**Your objective**: Look for the word "blue" in the material below. Copy each line that has it.

**Records supplied**:
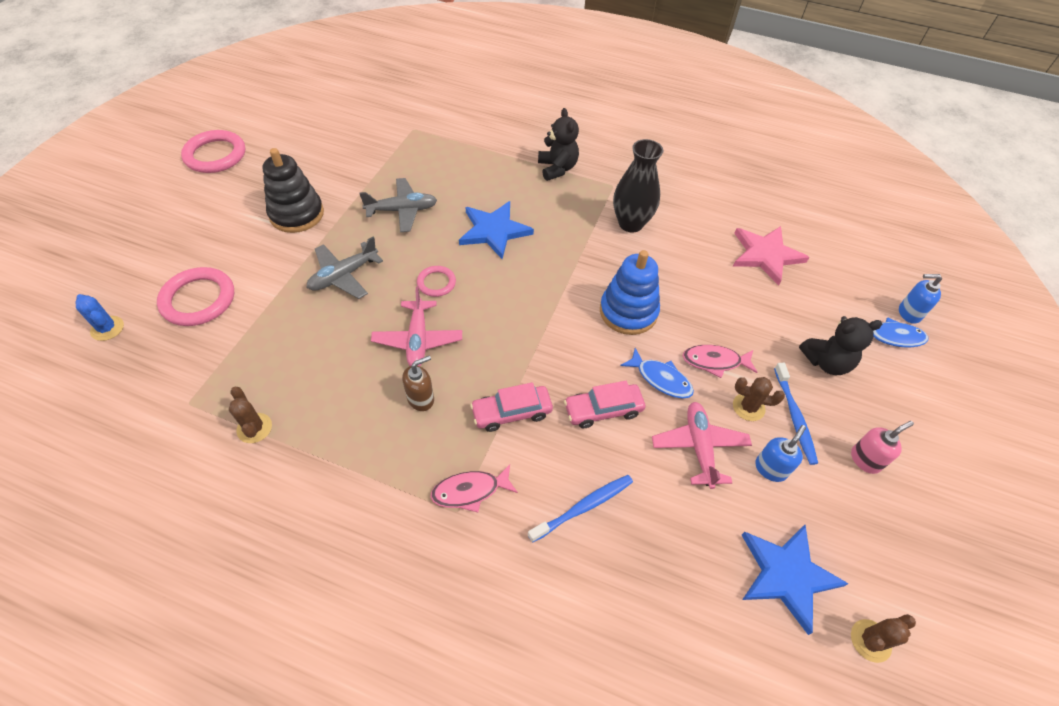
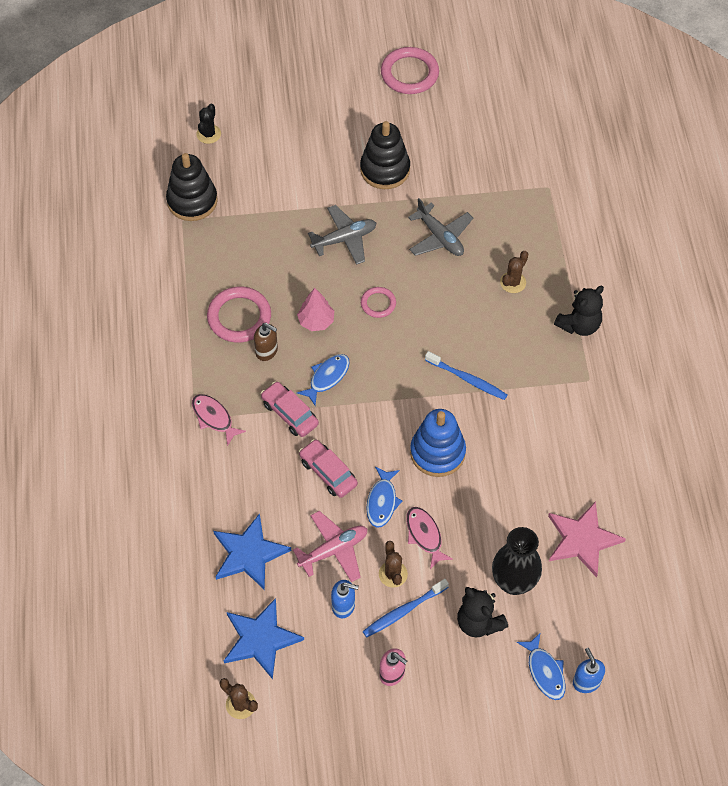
camera: 65 degrees right, 5 degrees up
(107, 328) = (208, 134): blue cactus -> black cactus
(173, 382) = (192, 201): none -> black stacking toy
(198, 300) = (264, 166): pink ring -> pink ring (239, 317)
(254, 428) = (187, 268): brown cactus -> brown cactus (513, 282)
(344, 275) = (344, 239): grey plane -> grey plane turned 135 degrees clockwise
(418, 339) = (316, 321): pink plane -> pink tree
(490, 360) = (327, 377): none -> blue fish
(494, 231) = (463, 314): blue star -> blue star (249, 554)
(584, 507) = (241, 492): blue toothbrush -> blue toothbrush (467, 379)
(630, 223) = (546, 414): black vase -> black vase (513, 582)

**The completed task**:
(107, 328) = (208, 134): blue cactus -> black cactus
(490, 360) = (327, 377): none -> blue fish
(494, 231) = (463, 314): blue star -> blue star (249, 554)
(584, 507) = (241, 492): blue toothbrush -> blue toothbrush (467, 379)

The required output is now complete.